Action item |
Without any of the pictures, set down the data below exactly.

Object correspondence data |

>>>

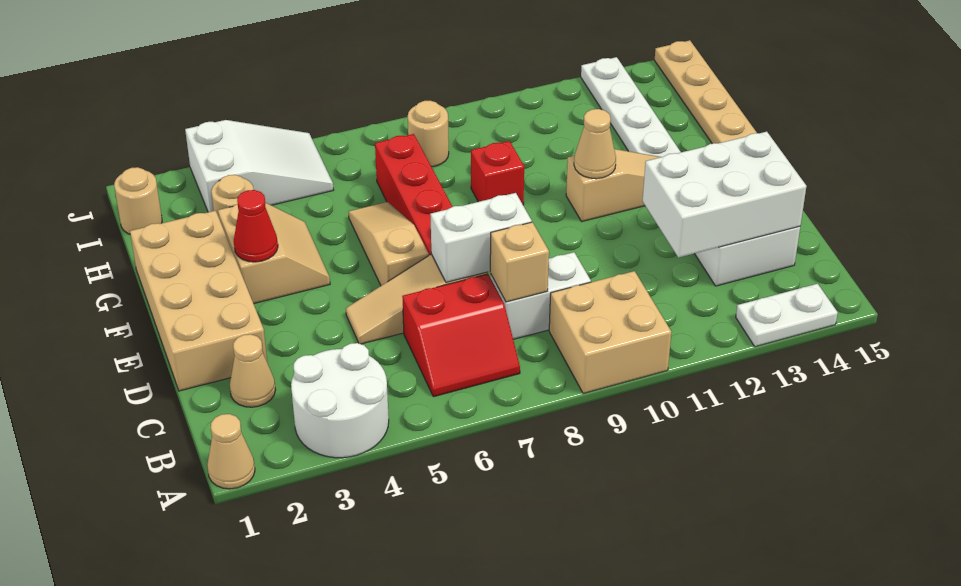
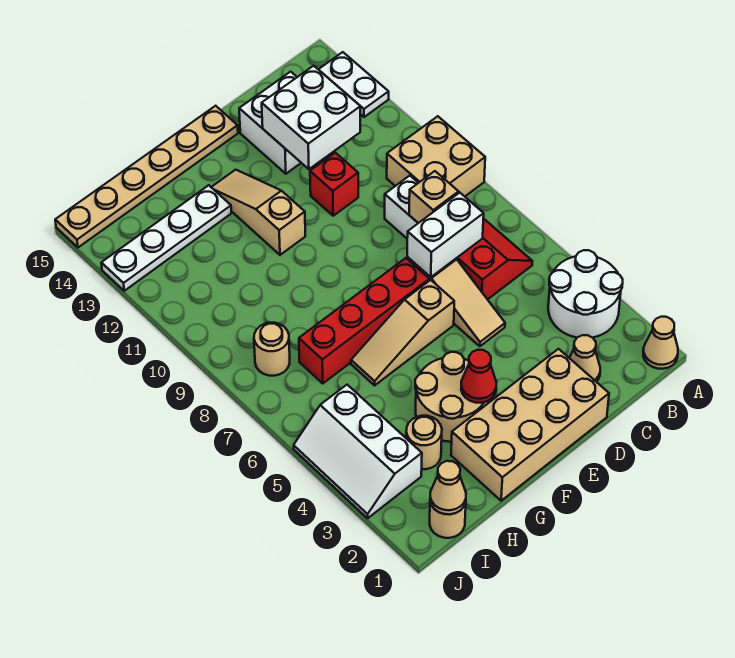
white brick C12:D14 level 2 -> white brick C12:D13 level 2
white brick D7:D8 level 2 -> white brick C7:D7 level 2
tan slope F3:G4 level 1 top 3 -> tan round brick F3:G4 level 1
tan cone F11 level 2 -> tan cone I1 level 2
red brick G9 level 1 -> red brick D11 level 1
white slope I3:J5 level 1 top 3 -> white slope I3:J5 level 1 top I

<<<

Answer space |
white brick C12:D14 level 2 -> white brick C12:D13 level 2
white brick D7:D8 level 2 -> white brick C7:D7 level 2
tan slope F3:G4 level 1 top 3 -> tan round brick F3:G4 level 1
tan cone F11 level 2 -> tan cone I1 level 2
red brick G9 level 1 -> red brick D11 level 1
white slope I3:J5 level 1 top 3 -> white slope I3:J5 level 1 top I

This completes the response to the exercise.